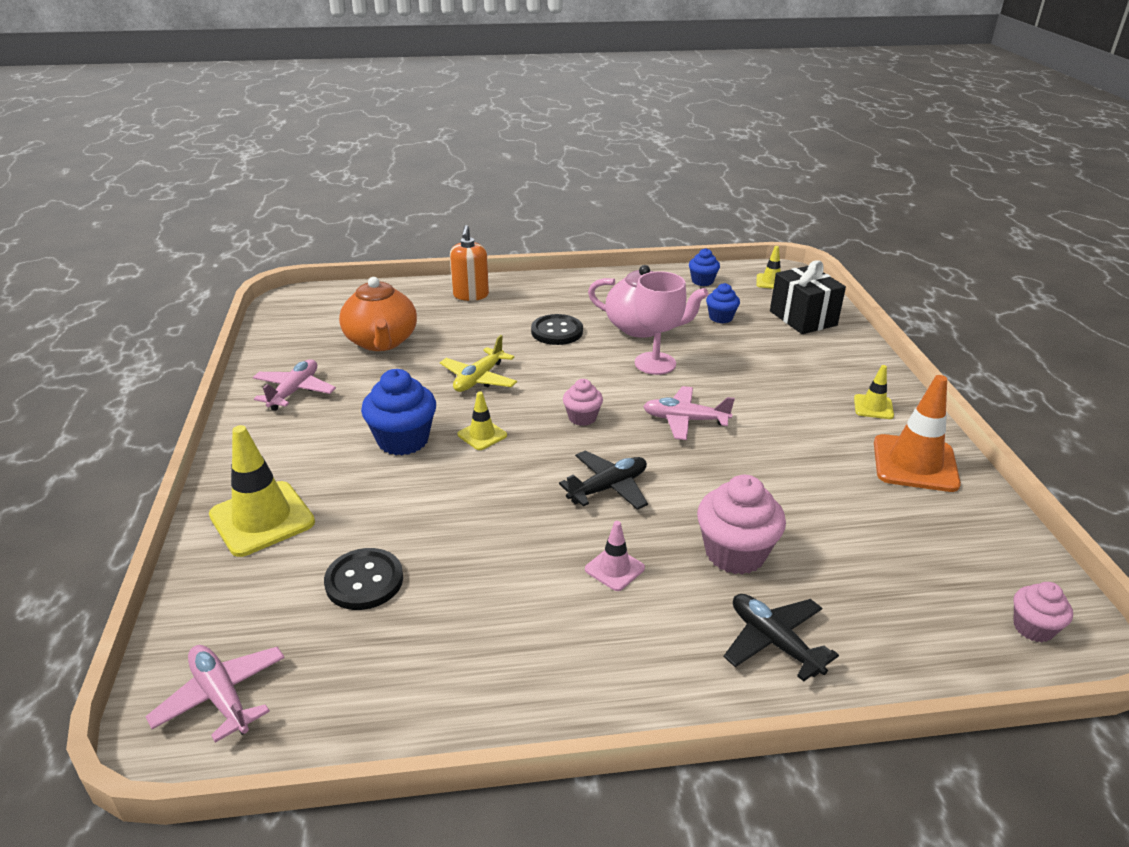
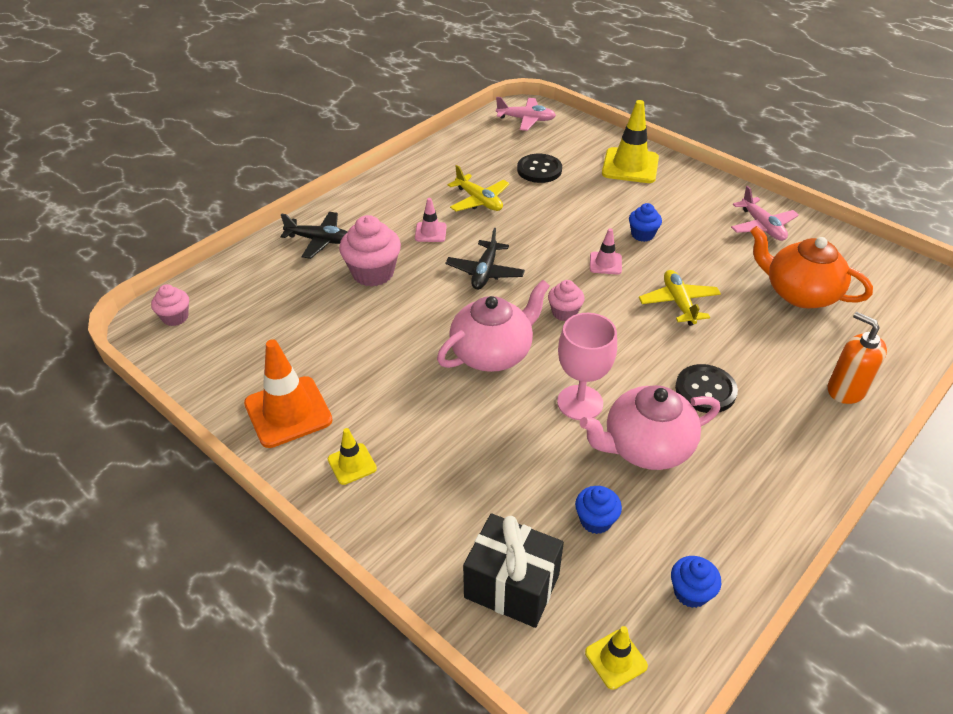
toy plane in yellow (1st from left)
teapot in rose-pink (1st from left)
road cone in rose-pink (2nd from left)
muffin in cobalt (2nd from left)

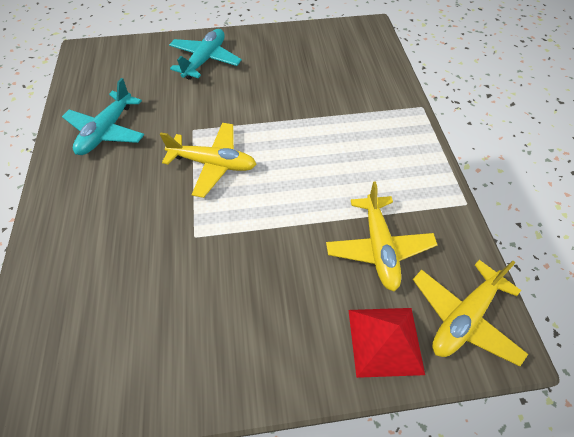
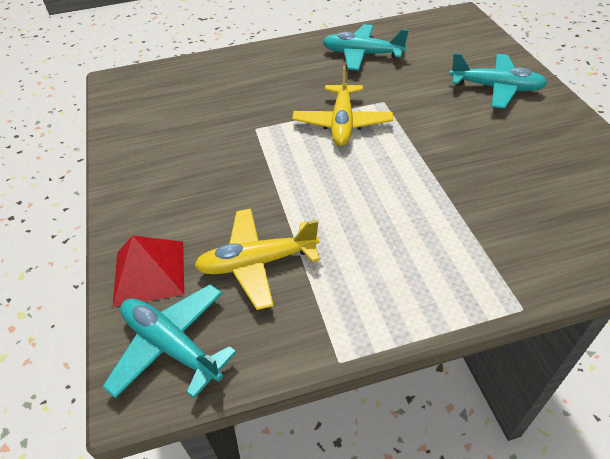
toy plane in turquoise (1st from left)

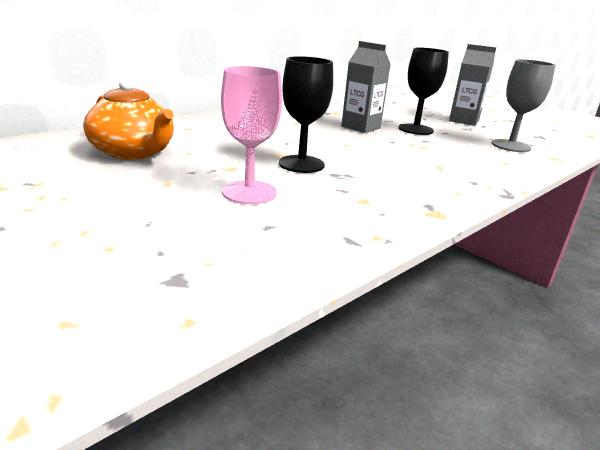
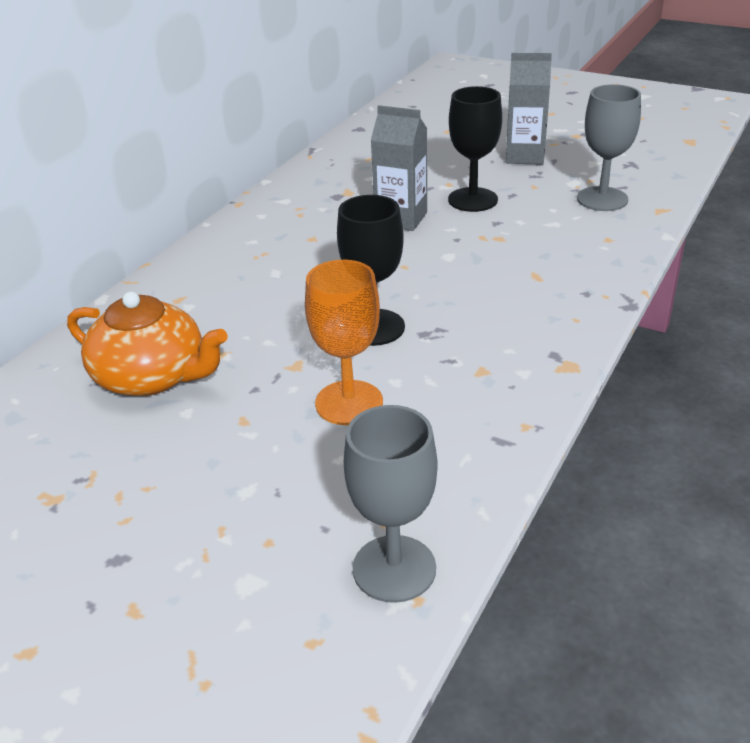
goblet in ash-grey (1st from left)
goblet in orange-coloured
_ _ _ _
» **Assignment**
Lines from the one containing "muffin in cobalt (2nd from left)" through the end of the material above must be reproduced exactly; pictures must not be.

» **Exercise response**
muffin in cobalt (2nd from left)

toy plane in turquoise (1st from left)

goblet in ash-grey (1st from left)
goblet in orange-coloured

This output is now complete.